_Task brief_. Would you retype the whole listing exactly, leaving its pictures out?

_Source data_.

────

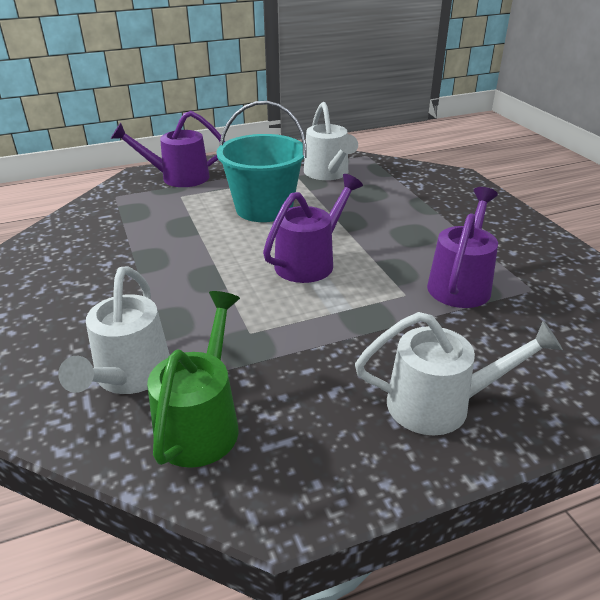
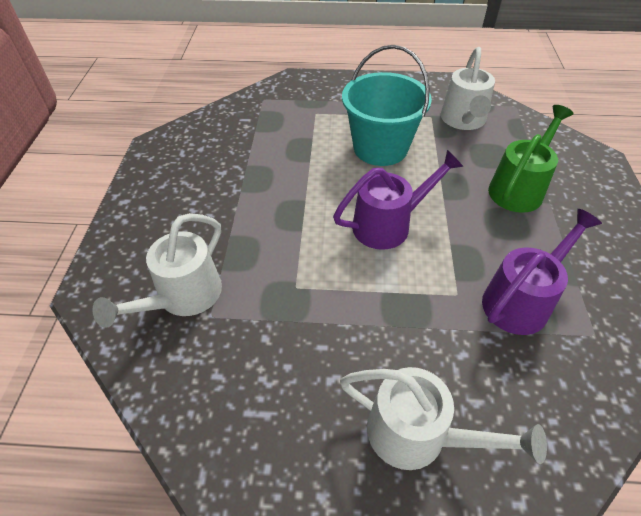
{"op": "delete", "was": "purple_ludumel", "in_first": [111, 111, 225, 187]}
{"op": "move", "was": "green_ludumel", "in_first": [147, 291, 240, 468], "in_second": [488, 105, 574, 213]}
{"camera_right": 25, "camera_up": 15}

────

_Solution below_.
{"op": "delete", "was": "purple_ludumel", "in_first": [111, 111, 225, 187]}
{"op": "move", "was": "green_ludumel", "in_first": [147, 291, 240, 468], "in_second": [488, 105, 574, 213]}
{"camera_right": 25, "camera_up": 15}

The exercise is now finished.